• DATA

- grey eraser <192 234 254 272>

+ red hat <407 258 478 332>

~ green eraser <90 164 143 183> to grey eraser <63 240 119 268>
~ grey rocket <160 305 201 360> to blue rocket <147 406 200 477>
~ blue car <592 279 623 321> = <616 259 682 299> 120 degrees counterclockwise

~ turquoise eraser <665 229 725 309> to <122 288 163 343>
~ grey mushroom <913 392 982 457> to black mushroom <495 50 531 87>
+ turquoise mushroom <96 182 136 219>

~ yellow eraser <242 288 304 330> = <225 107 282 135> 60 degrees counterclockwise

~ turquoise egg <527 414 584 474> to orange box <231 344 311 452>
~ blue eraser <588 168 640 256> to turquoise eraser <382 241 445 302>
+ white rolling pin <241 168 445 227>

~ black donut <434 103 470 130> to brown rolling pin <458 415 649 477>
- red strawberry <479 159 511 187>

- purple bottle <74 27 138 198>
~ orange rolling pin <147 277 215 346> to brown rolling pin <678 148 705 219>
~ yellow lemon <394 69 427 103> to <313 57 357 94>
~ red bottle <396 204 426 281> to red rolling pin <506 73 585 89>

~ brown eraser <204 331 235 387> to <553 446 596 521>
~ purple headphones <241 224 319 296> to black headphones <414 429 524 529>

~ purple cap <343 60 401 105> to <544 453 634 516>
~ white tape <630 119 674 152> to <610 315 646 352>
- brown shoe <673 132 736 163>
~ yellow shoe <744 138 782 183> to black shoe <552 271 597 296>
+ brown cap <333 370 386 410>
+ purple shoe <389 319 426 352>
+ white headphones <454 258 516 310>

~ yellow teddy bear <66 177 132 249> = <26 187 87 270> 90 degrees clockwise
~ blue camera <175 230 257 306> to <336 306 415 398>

• WORK TASK
Up to and including the line that holds "60 degrees counterclockwise", reproduce the records above exactly from their first line, and give nothing else.

• EXERCISE SOLUTION
- grey eraser <192 234 254 272>

+ red hat <407 258 478 332>

~ green eraser <90 164 143 183> to grey eraser <63 240 119 268>
~ grey rocket <160 305 201 360> to blue rocket <147 406 200 477>
~ blue car <592 279 623 321> = <616 259 682 299> 120 degrees counterclockwise

~ turquoise eraser <665 229 725 309> to <122 288 163 343>
~ grey mushroom <913 392 982 457> to black mushroom <495 50 531 87>
+ turquoise mushroom <96 182 136 219>

~ yellow eraser <242 288 304 330> = <225 107 282 135> 60 degrees counterclockwise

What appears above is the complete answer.